Coordinate-based change listings
.....

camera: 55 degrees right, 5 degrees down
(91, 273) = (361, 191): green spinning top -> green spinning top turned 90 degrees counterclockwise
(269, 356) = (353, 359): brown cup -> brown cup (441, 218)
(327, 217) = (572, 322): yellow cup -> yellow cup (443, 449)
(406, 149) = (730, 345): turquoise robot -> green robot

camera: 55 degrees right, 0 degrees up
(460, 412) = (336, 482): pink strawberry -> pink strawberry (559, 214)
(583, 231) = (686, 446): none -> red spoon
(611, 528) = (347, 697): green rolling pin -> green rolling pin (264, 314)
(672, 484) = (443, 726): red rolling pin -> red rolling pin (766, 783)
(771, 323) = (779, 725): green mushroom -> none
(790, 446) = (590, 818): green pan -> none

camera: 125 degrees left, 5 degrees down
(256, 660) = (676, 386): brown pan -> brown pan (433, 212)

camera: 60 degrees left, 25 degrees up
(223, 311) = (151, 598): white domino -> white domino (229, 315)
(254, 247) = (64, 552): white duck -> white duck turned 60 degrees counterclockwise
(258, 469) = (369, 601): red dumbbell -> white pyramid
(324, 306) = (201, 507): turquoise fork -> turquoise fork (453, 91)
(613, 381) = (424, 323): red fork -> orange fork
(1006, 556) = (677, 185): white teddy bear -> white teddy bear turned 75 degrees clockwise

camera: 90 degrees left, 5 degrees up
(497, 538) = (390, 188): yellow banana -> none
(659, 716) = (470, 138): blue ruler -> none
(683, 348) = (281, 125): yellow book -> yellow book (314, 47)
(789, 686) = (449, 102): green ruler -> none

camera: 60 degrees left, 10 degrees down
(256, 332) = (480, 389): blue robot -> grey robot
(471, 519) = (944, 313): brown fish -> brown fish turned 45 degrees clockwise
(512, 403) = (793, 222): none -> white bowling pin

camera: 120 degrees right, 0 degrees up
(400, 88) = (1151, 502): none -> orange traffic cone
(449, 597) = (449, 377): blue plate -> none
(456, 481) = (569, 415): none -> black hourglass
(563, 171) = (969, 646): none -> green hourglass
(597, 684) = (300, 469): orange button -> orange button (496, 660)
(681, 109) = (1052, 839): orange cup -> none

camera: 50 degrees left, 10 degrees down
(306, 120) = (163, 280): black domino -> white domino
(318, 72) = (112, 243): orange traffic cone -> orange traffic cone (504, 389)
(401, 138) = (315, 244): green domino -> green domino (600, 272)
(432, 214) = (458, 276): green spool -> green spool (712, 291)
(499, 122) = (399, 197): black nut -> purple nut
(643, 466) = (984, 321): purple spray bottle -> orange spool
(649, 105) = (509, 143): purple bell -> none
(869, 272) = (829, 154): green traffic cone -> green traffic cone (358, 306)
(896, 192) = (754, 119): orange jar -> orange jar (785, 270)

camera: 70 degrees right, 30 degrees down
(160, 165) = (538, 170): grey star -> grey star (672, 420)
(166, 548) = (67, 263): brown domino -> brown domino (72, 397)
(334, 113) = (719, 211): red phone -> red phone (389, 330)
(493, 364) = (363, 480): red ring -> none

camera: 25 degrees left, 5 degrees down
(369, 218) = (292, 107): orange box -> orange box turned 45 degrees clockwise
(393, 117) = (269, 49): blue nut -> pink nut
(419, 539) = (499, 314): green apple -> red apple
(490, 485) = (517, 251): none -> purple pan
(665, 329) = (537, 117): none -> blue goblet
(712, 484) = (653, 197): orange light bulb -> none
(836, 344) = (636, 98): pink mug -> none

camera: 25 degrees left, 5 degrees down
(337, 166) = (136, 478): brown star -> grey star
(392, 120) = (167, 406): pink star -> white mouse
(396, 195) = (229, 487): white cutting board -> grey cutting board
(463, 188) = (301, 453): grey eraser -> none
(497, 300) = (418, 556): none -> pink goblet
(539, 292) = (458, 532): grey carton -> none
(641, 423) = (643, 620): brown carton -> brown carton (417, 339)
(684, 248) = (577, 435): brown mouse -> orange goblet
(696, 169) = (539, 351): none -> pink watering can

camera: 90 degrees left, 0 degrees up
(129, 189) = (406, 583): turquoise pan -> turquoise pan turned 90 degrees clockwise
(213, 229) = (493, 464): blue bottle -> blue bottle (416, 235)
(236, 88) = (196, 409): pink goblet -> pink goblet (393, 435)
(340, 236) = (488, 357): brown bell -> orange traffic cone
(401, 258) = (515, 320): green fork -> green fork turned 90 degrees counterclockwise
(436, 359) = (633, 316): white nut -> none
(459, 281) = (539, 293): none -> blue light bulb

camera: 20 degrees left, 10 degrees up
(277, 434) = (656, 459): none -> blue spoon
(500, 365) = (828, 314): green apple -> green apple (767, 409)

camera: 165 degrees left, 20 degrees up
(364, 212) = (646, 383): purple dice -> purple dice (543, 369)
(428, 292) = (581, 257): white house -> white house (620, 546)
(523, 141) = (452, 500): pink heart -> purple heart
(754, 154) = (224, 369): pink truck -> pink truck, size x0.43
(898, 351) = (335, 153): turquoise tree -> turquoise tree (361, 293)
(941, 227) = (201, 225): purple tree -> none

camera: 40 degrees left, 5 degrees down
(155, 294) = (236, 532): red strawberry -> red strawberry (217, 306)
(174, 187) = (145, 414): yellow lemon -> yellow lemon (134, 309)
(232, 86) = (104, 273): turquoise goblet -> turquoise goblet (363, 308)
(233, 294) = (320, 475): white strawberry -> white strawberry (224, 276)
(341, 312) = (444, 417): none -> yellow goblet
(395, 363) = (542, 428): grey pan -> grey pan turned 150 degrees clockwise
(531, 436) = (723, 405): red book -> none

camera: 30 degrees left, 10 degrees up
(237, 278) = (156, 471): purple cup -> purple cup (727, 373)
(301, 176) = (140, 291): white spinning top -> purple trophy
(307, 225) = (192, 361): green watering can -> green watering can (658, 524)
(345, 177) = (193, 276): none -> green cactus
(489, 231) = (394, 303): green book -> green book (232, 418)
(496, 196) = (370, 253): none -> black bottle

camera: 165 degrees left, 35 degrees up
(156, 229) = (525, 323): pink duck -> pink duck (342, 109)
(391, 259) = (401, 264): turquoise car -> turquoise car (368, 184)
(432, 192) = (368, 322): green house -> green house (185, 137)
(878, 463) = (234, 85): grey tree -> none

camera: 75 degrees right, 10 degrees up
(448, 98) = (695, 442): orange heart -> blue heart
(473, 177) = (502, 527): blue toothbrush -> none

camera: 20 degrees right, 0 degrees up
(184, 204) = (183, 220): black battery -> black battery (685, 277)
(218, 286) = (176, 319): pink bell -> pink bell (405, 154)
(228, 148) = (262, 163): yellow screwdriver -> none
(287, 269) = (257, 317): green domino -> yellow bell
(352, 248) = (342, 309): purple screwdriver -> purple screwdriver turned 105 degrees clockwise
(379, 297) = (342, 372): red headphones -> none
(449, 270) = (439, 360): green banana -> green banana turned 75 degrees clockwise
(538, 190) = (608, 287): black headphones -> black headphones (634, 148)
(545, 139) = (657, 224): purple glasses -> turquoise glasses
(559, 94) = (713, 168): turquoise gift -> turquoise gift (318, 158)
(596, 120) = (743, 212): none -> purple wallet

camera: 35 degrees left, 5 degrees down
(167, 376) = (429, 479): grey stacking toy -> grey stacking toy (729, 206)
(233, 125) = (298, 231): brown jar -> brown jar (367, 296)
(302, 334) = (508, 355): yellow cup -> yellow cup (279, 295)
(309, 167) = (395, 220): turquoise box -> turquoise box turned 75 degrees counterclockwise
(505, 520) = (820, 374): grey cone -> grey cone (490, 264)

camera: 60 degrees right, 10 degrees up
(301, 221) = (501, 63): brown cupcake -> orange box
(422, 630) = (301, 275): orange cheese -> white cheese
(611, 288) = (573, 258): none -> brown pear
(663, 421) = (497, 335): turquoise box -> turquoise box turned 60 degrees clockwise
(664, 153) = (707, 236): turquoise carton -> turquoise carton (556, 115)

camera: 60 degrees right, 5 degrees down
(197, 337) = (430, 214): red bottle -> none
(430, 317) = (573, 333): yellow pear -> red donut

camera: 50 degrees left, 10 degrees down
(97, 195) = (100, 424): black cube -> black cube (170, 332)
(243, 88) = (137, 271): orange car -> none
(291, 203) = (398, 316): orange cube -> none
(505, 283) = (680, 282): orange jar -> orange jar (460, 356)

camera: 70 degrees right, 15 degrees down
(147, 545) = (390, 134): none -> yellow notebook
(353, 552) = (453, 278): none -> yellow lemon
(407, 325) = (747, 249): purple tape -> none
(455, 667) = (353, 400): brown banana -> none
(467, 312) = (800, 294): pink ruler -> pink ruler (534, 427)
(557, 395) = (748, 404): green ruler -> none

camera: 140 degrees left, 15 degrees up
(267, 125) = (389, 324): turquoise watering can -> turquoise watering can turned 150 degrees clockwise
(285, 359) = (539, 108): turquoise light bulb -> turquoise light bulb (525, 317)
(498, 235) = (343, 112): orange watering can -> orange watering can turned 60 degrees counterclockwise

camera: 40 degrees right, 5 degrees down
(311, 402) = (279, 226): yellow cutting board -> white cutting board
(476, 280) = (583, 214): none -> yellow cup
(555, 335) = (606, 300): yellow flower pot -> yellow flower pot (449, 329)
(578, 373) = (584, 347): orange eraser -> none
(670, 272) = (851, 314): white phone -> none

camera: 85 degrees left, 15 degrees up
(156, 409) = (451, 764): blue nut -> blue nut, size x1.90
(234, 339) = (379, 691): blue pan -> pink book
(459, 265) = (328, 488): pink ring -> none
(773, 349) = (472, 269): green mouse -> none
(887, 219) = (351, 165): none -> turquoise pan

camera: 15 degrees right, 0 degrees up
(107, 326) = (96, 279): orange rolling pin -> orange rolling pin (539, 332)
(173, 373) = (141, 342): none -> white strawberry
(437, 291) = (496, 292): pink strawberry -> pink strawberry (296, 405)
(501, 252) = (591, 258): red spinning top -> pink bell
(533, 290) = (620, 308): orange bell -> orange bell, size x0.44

.....

Taking the lines above, repeat exactly those from the line that contains "(512, 403) = (793, 222): none" through the line that contains "(306, 120) = (163, 280): black", and both of those lines as well. Include nothing else.

**Task solution**:
(512, 403) = (793, 222): none -> white bowling pin

camera: 120 degrees right, 0 degrees up
(400, 88) = (1151, 502): none -> orange traffic cone
(449, 597) = (449, 377): blue plate -> none
(456, 481) = (569, 415): none -> black hourglass
(563, 171) = (969, 646): none -> green hourglass
(597, 684) = (300, 469): orange button -> orange button (496, 660)
(681, 109) = (1052, 839): orange cup -> none

camera: 50 degrees left, 10 degrees down
(306, 120) = (163, 280): black domino -> white domino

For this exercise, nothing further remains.